| DIRECTIONS |
When you reach the line containing "none -> tan round brick E2 level 2", start transcribing exactly and continue through the last line of the data, skipping every picture.

======== EXERCISE DATA ========

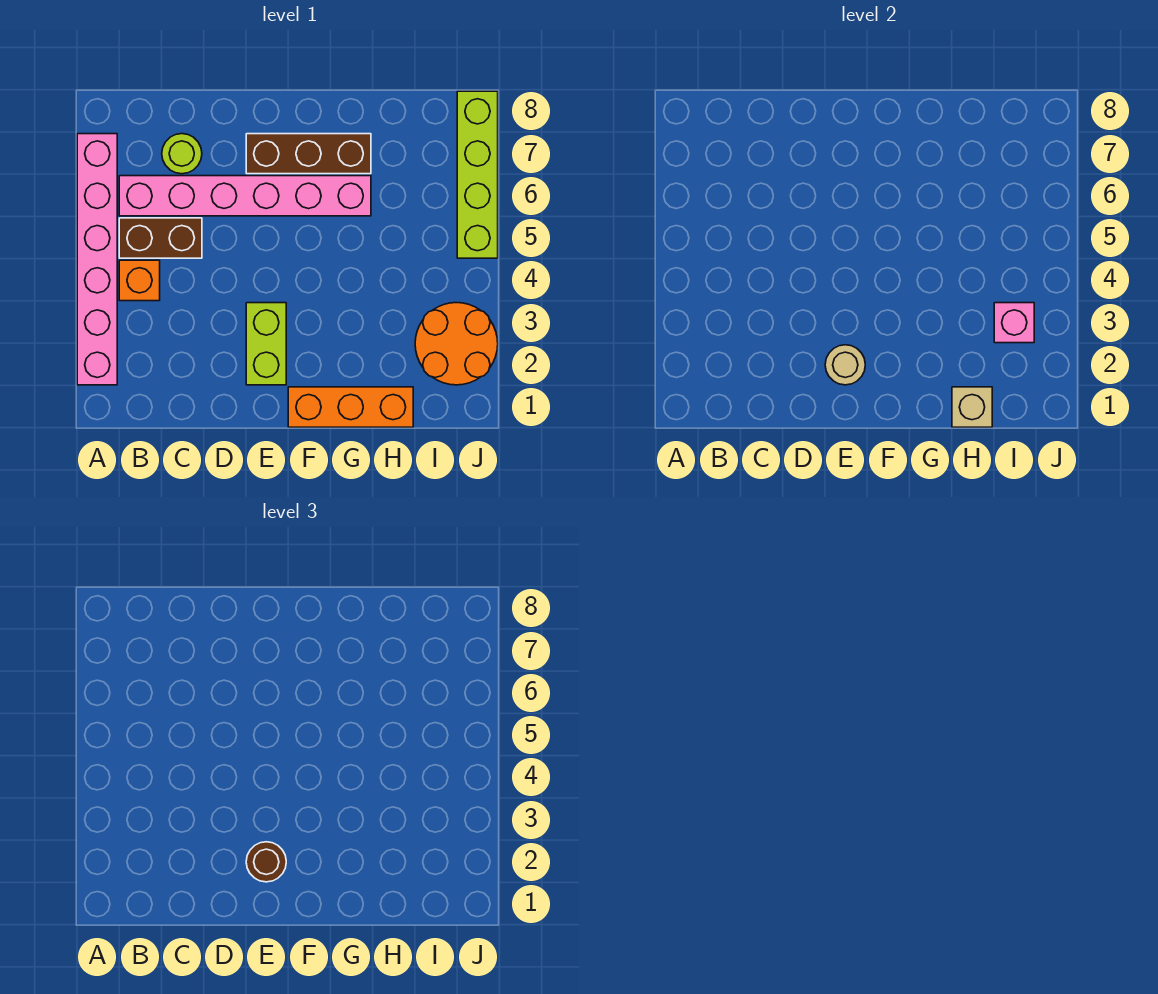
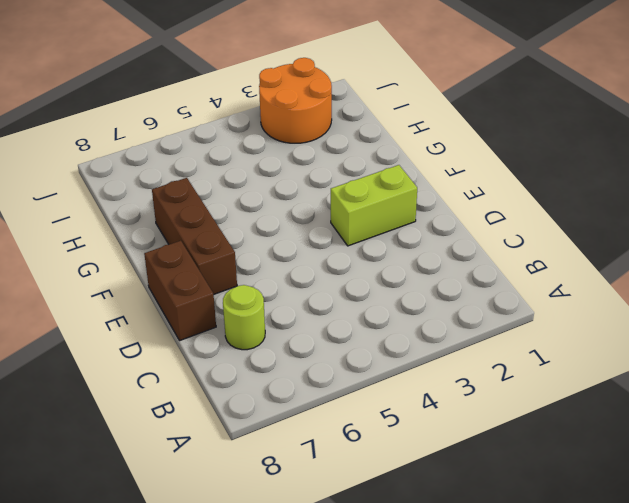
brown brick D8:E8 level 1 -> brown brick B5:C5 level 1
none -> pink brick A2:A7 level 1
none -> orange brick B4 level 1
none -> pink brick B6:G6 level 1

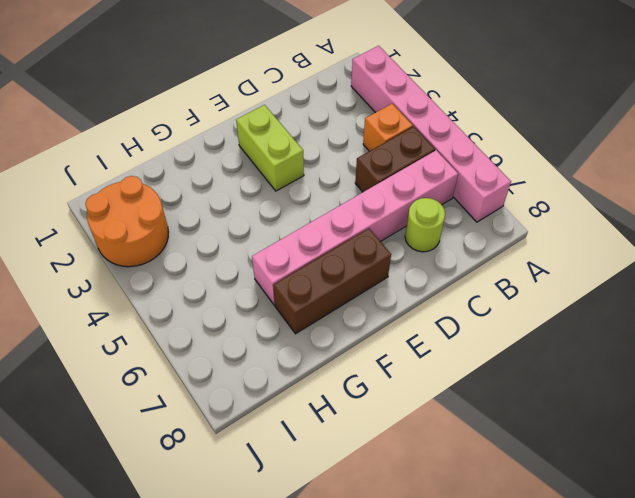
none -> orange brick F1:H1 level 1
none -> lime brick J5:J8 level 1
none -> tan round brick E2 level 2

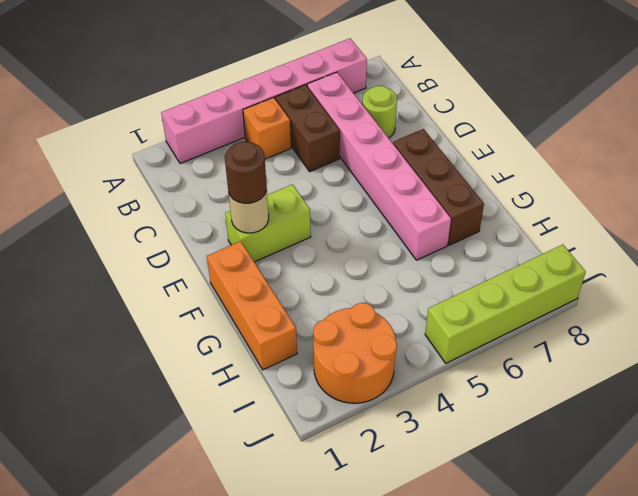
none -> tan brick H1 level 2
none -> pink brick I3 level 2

========

| WRITTEN SOLUTION |
none -> tan round brick E2 level 2

none -> tan brick H1 level 2
none -> pink brick I3 level 2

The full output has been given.